> **GOAL OF THE EXERCISE**:
Write every line of the material again exactly, with no pictures in the copy.

> **COLLECTED MATERIAL**:
# # # # # # #

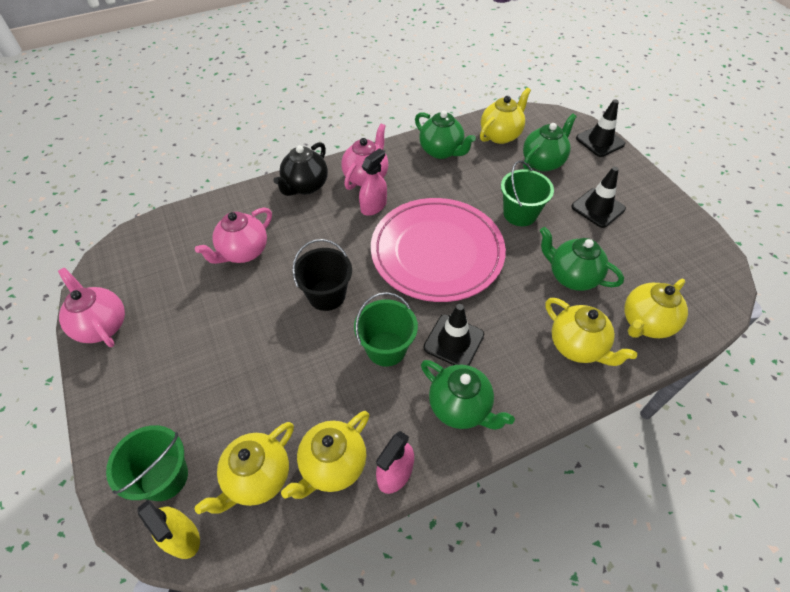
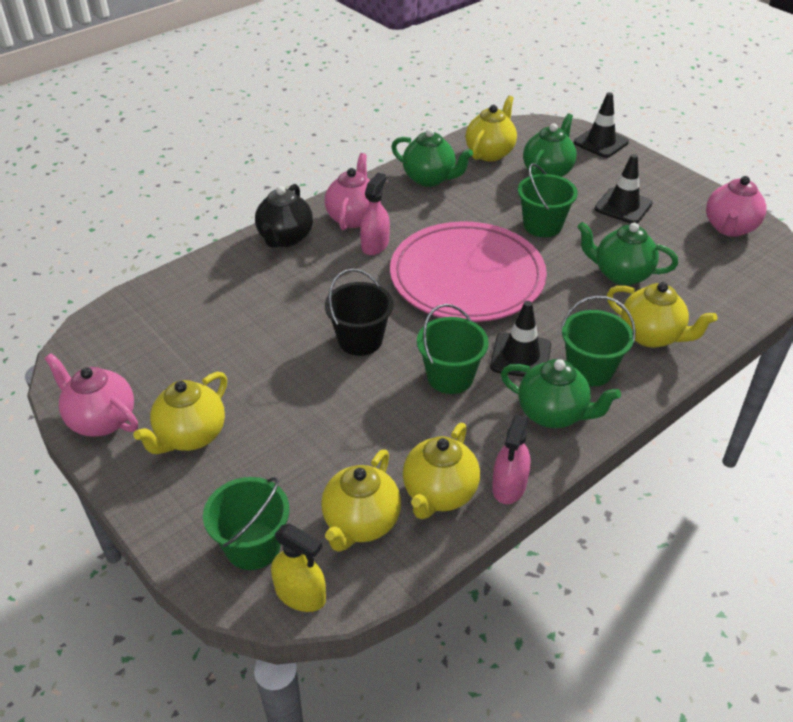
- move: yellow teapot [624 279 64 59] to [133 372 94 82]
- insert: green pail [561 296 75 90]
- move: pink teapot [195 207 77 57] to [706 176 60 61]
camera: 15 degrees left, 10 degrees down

# # # # # # #

> **SOLUTION**:
- move: yellow teapot [624 279 64 59] to [133 372 94 82]
- insert: green pail [561 296 75 90]
- move: pink teapot [195 207 77 57] to [706 176 60 61]
camera: 15 degrees left, 10 degrees down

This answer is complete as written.